Object state change records
* * * * *

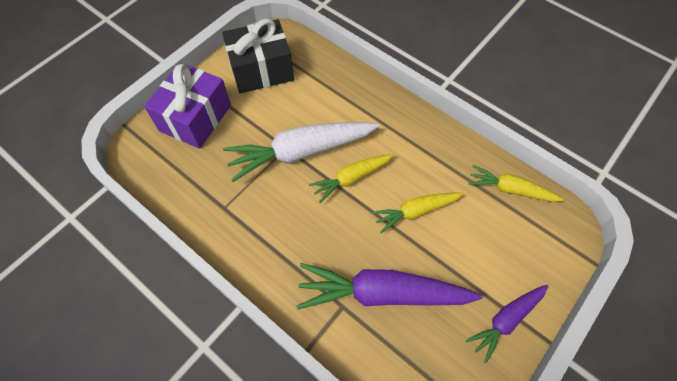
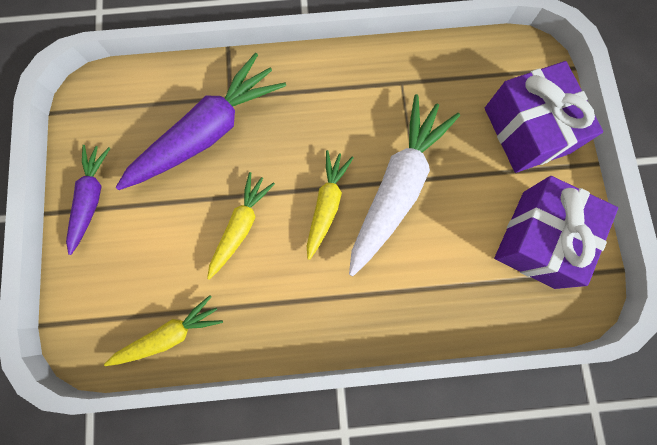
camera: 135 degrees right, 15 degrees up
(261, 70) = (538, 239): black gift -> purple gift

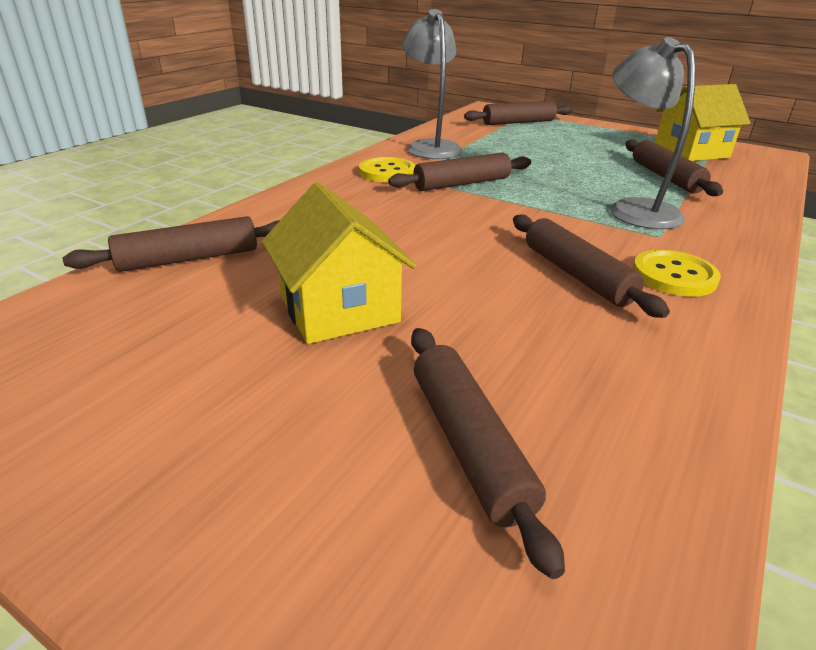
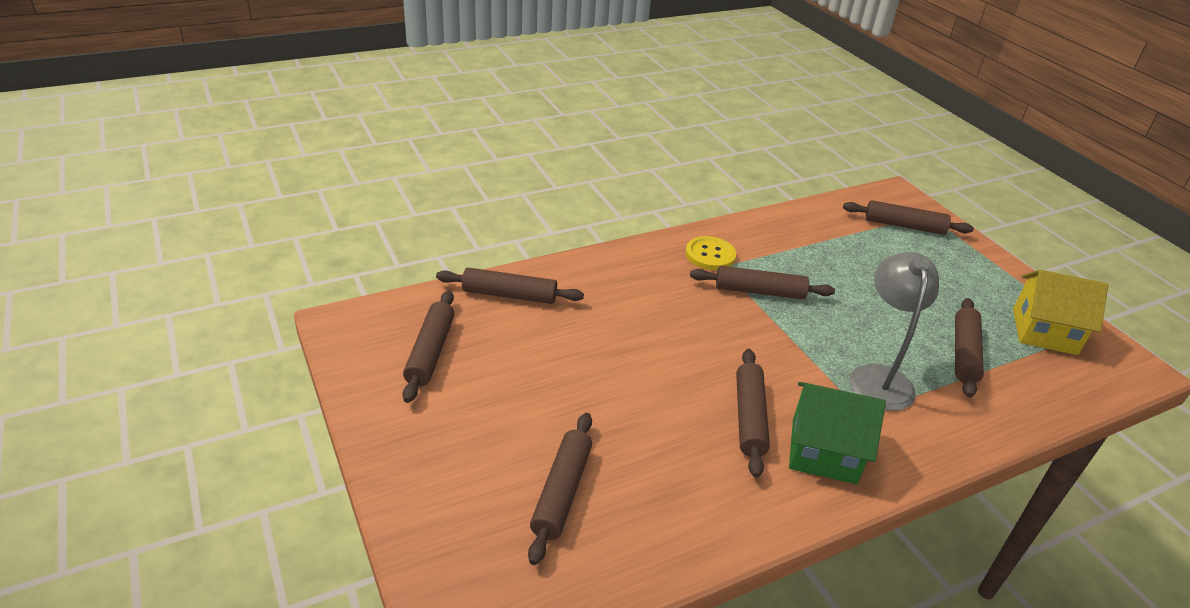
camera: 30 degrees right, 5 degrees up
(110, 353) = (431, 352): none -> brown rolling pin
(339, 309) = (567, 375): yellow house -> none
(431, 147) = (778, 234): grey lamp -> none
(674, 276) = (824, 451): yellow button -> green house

* * * * *

## WORK REQUEST
Skip the pictures, then write out every entry exactly.

## REPLY
camera: 135 degrees right, 15 degrees up
(261, 70) = (538, 239): black gift -> purple gift

camera: 30 degrees right, 5 degrees up
(110, 353) = (431, 352): none -> brown rolling pin
(339, 309) = (567, 375): yellow house -> none
(431, 147) = (778, 234): grey lamp -> none
(674, 276) = (824, 451): yellow button -> green house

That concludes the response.